If a line below contains the string "yellow", return that line.
*** Task inputs Section Begins ***
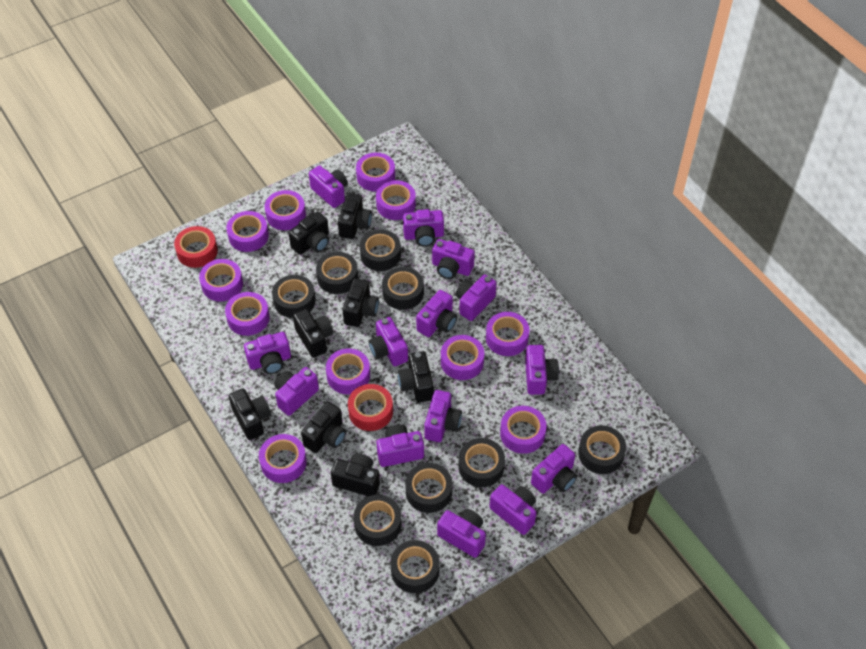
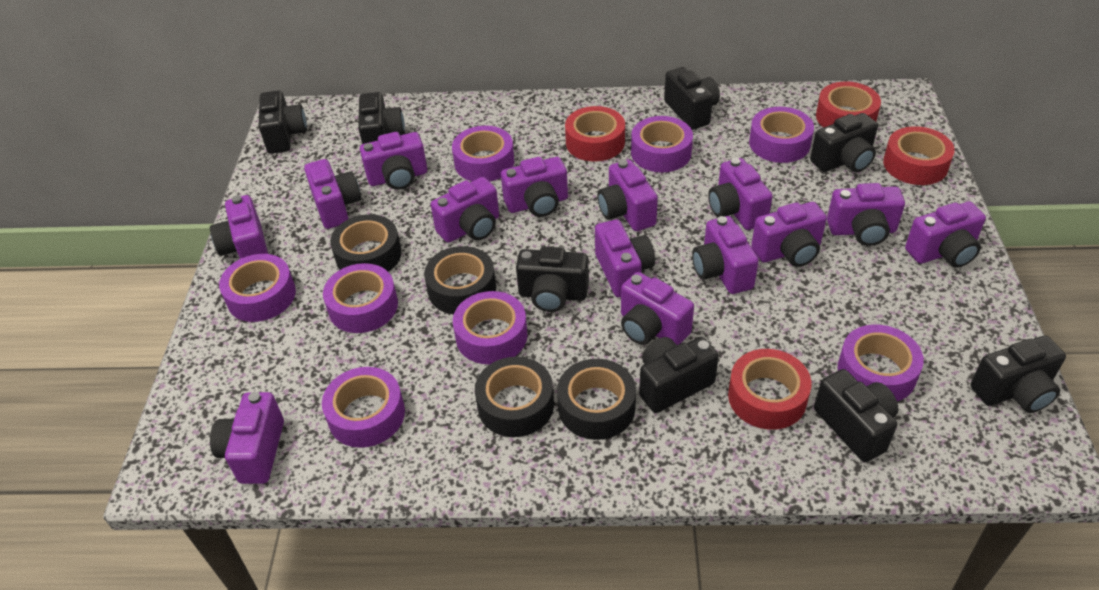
black tape: 9 -> 4
purple tape: 11 -> 8
red tape: 2 -> 4

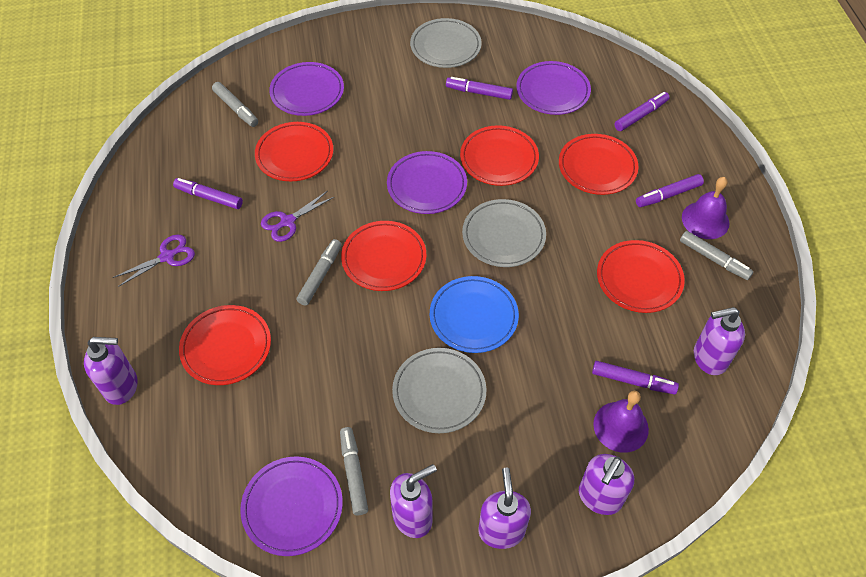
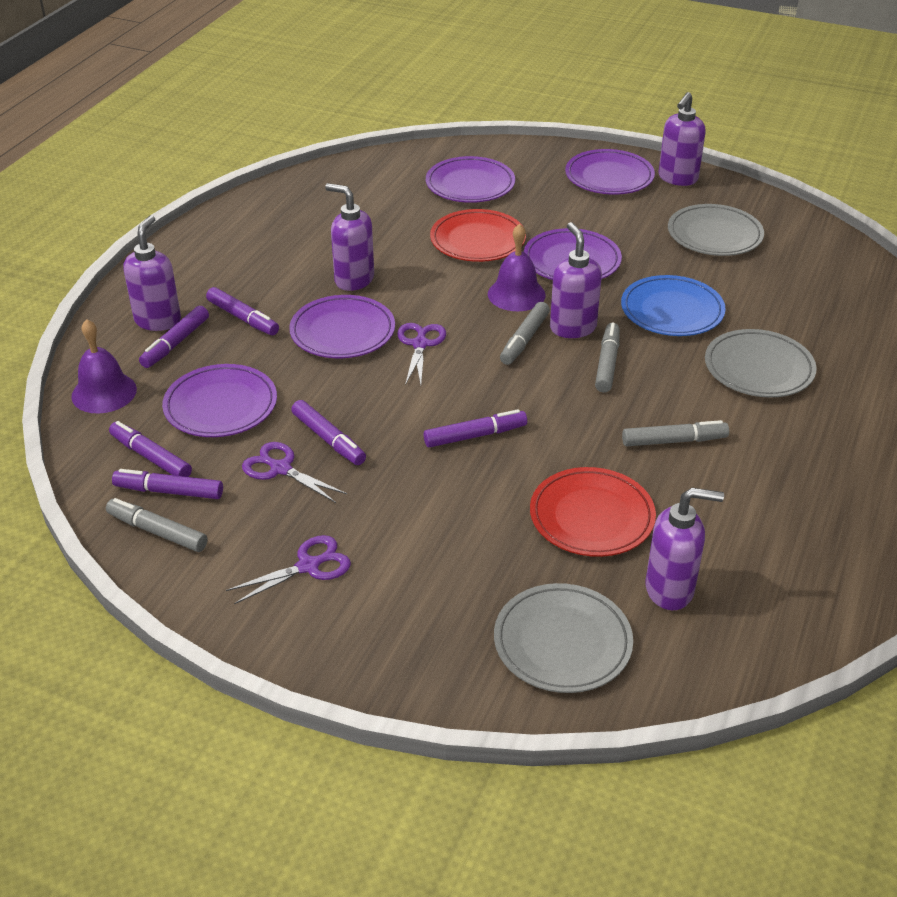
purple marker: 5 -> 6
purple plate: 4 -> 5
purple scissors: 2 -> 3
red plate: 6 -> 2

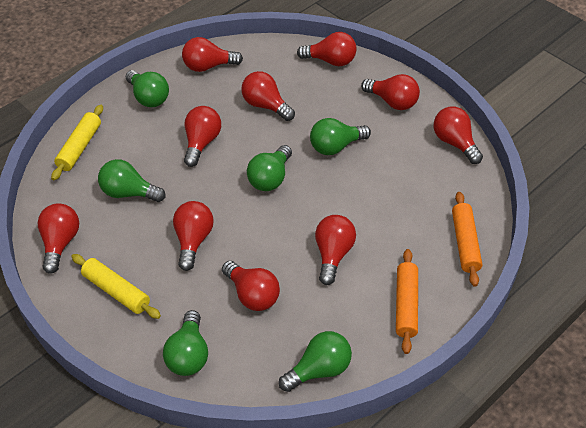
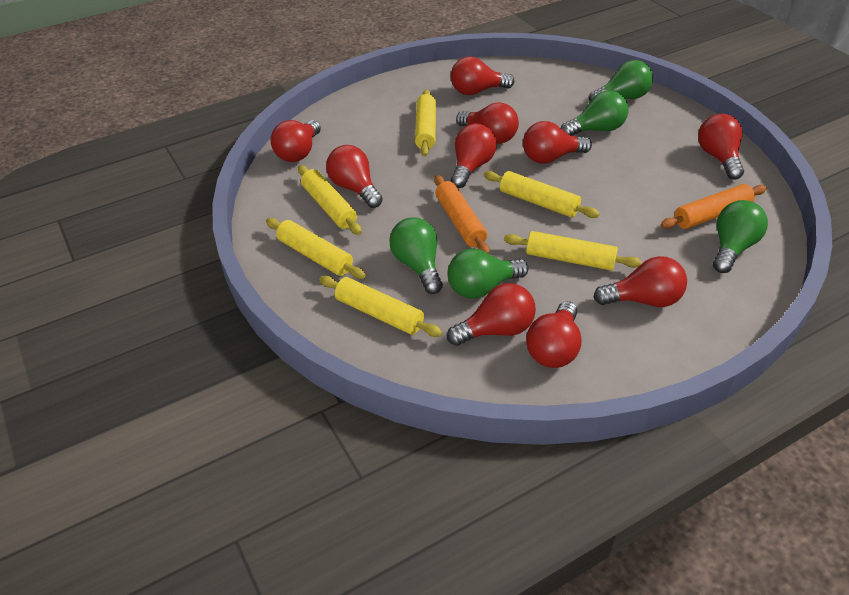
green light bulb: 6 -> 5
yellow rolling pin: 2 -> 6

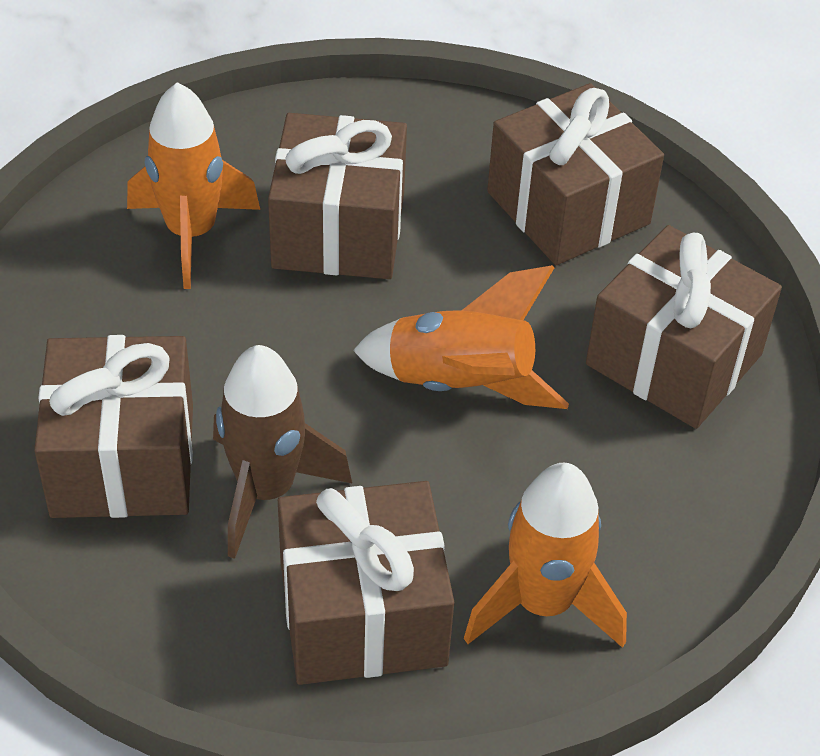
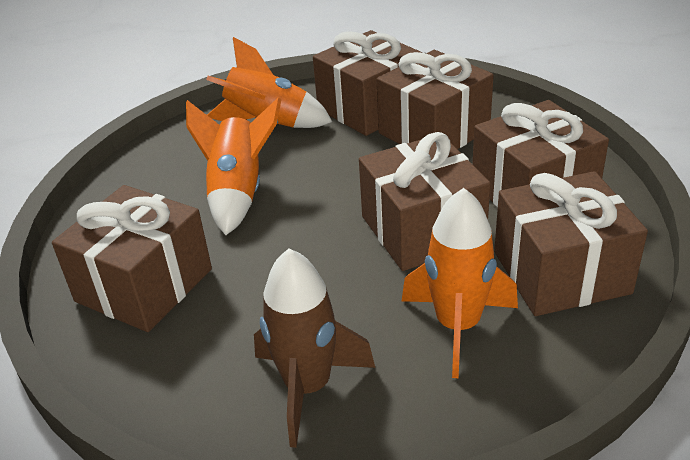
brown gift: 5 -> 6

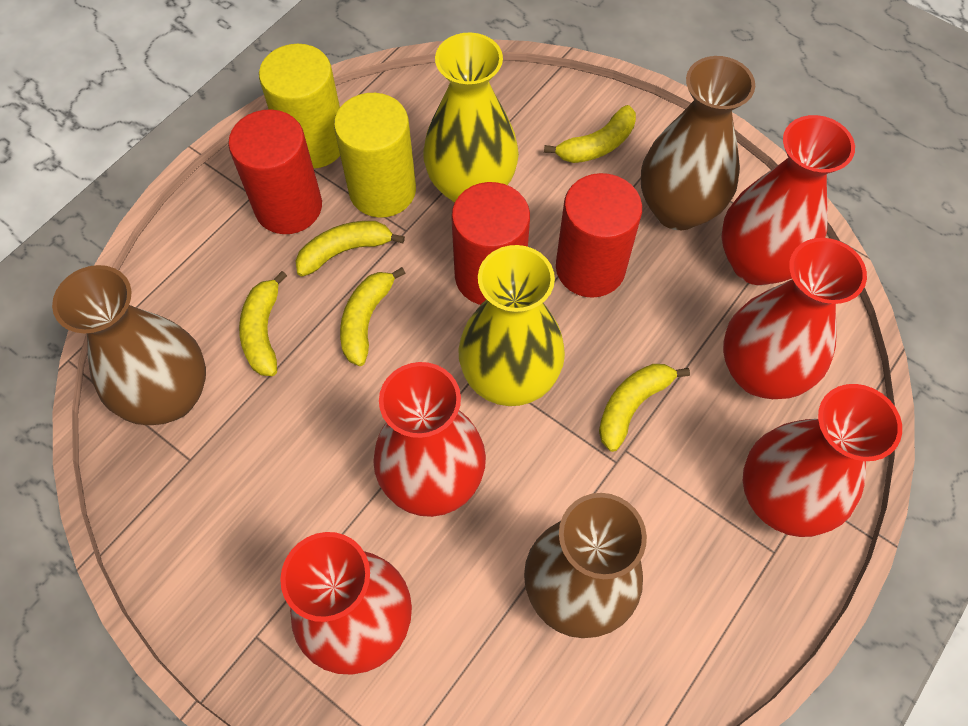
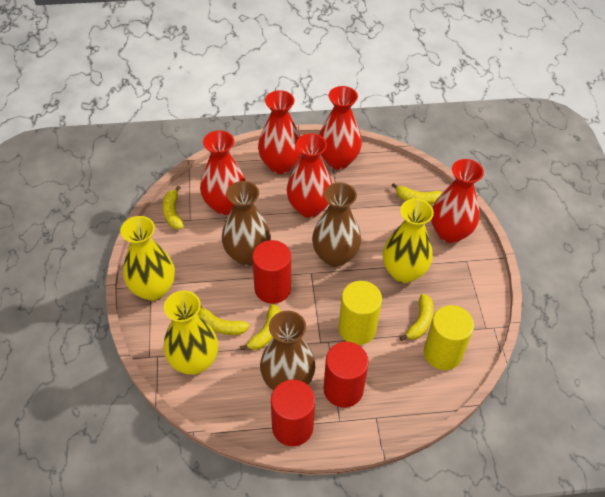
yellow vase: 2 -> 3

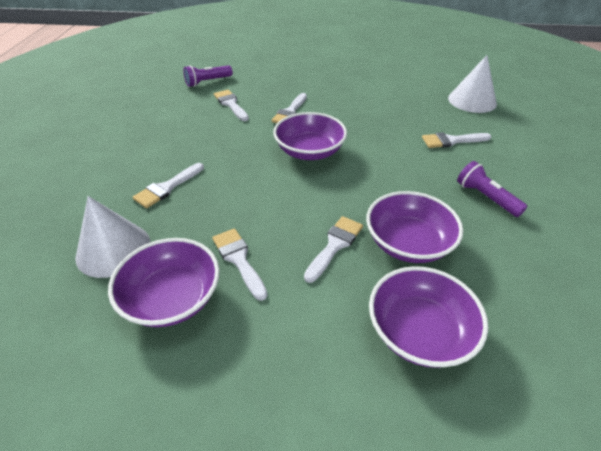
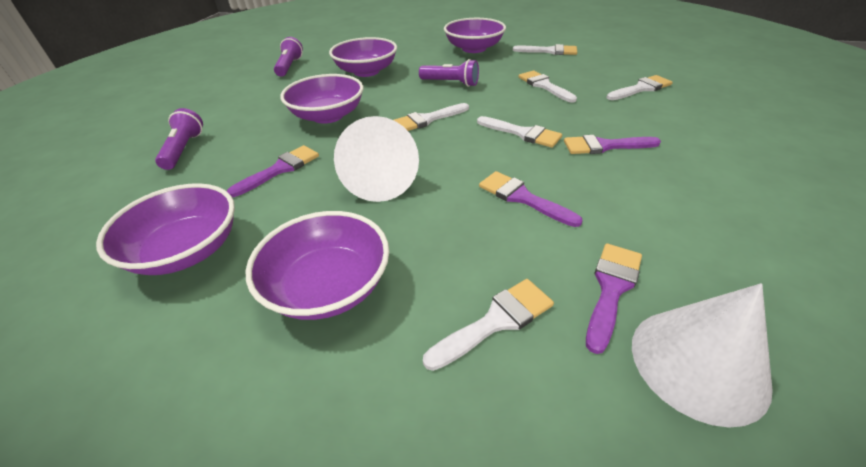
purple bowl: 4 -> 5
purple brush: 0 -> 4
purple flashlight: 2 -> 3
*** Task inputs Section Ends ***
## Written solution
yellow rolling pin: 2 -> 6
yellow vase: 2 -> 3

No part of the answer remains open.